DESCRIPTION OF THE TASK: Verbatim copy, images removed: write out the entries below.

RECORDS SUPPLIED section start

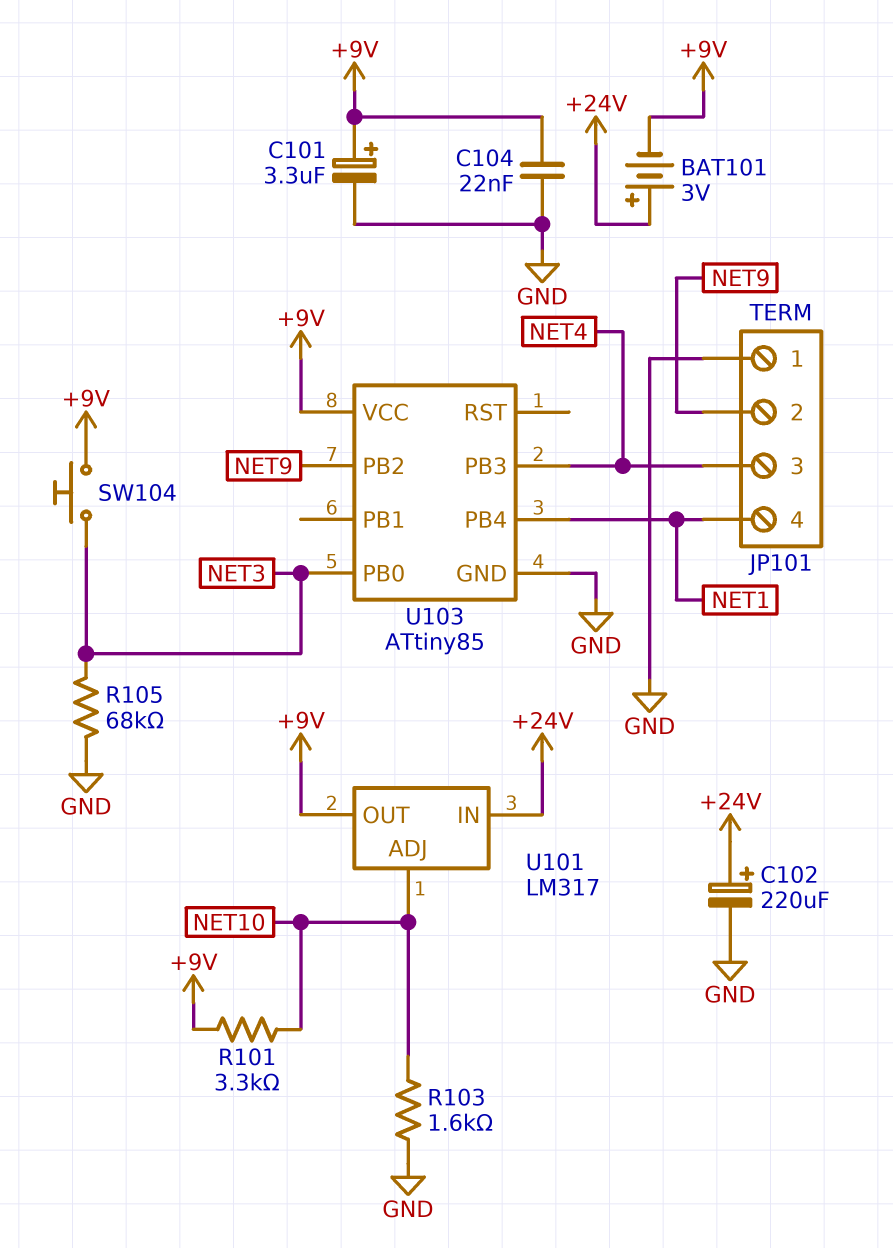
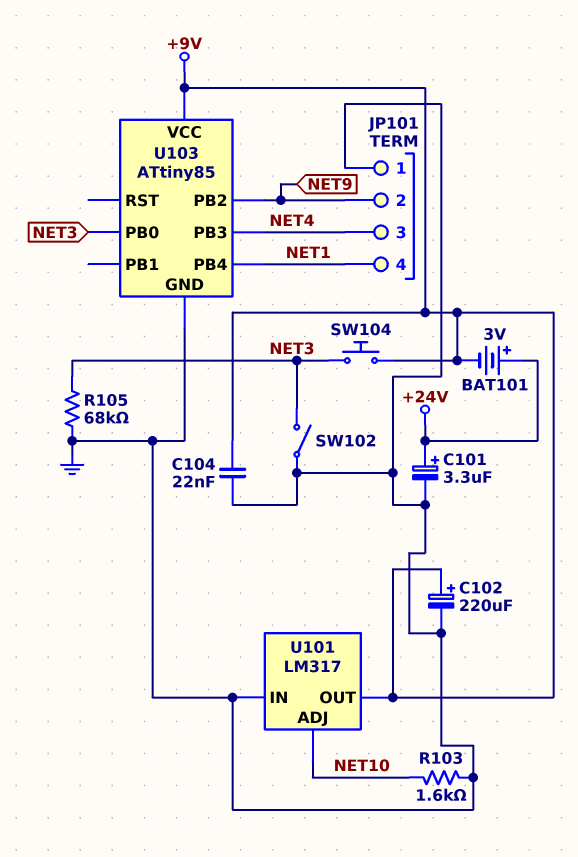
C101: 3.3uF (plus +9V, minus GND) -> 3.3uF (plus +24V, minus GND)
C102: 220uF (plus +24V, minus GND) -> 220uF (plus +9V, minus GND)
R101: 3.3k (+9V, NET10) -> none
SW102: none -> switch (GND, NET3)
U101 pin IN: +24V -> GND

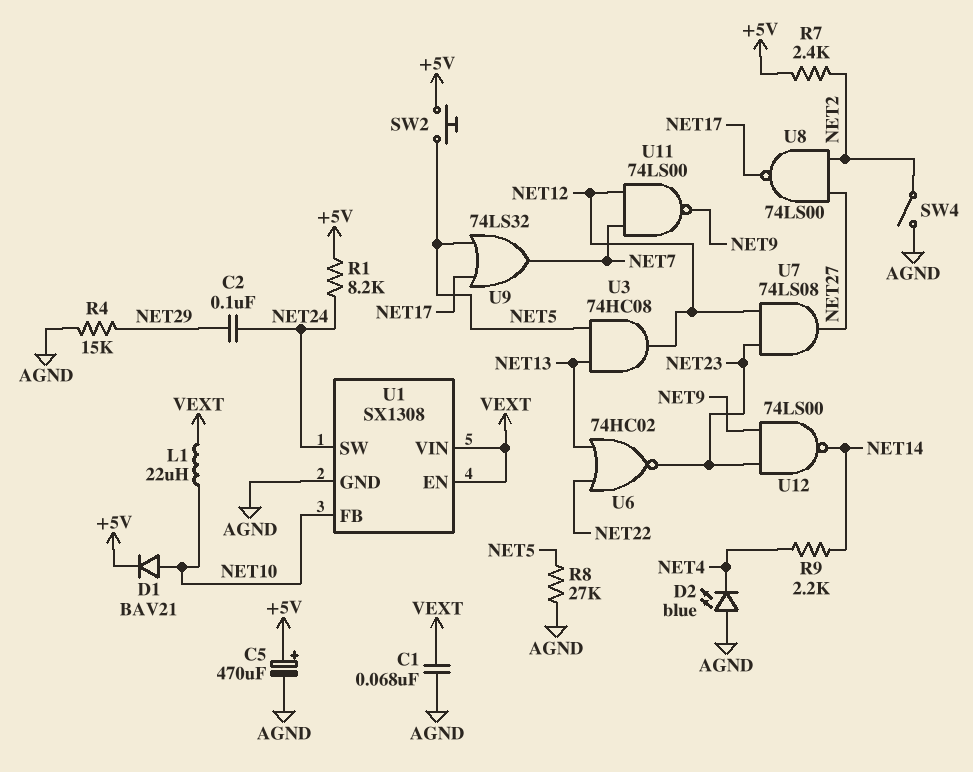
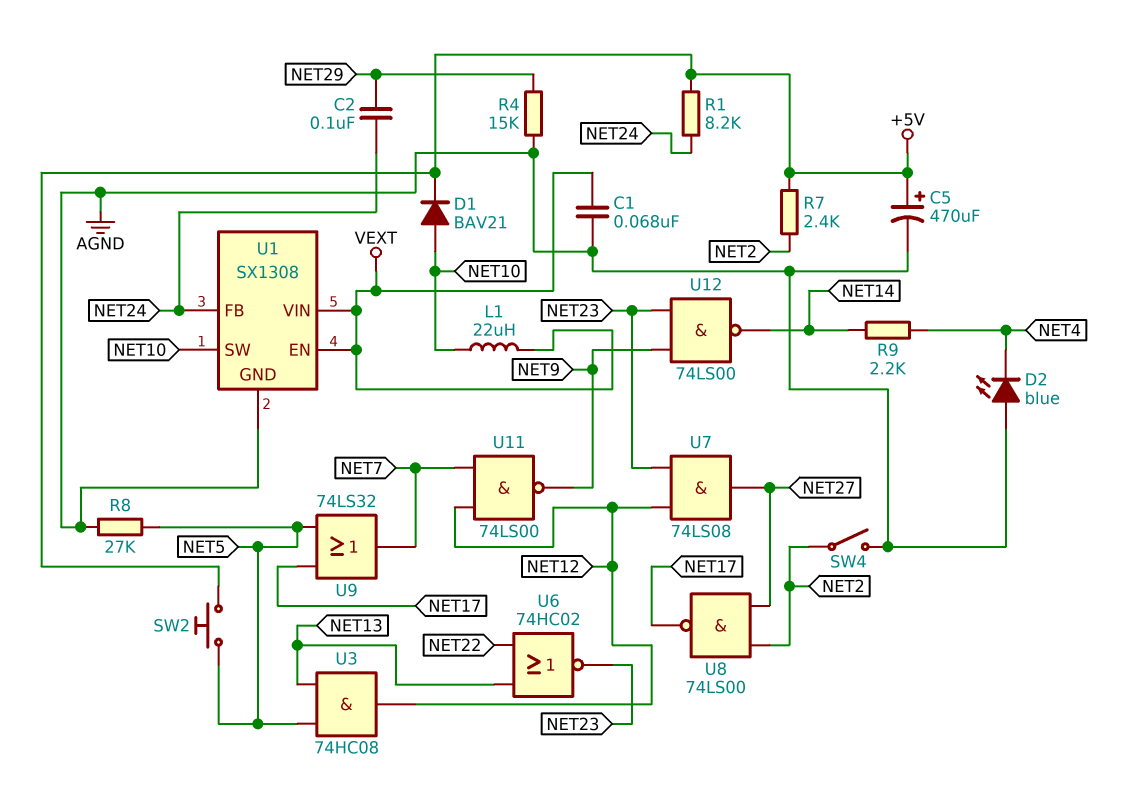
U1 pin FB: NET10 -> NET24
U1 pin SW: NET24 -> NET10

RECORDS SUPPLIED section end

OUTPUT:
C101: 3.3uF (plus +9V, minus GND) -> 3.3uF (plus +24V, minus GND)
C102: 220uF (plus +24V, minus GND) -> 220uF (plus +9V, minus GND)
R101: 3.3k (+9V, NET10) -> none
SW102: none -> switch (GND, NET3)
U101 pin IN: +24V -> GND

U1 pin FB: NET10 -> NET24
U1 pin SW: NET24 -> NET10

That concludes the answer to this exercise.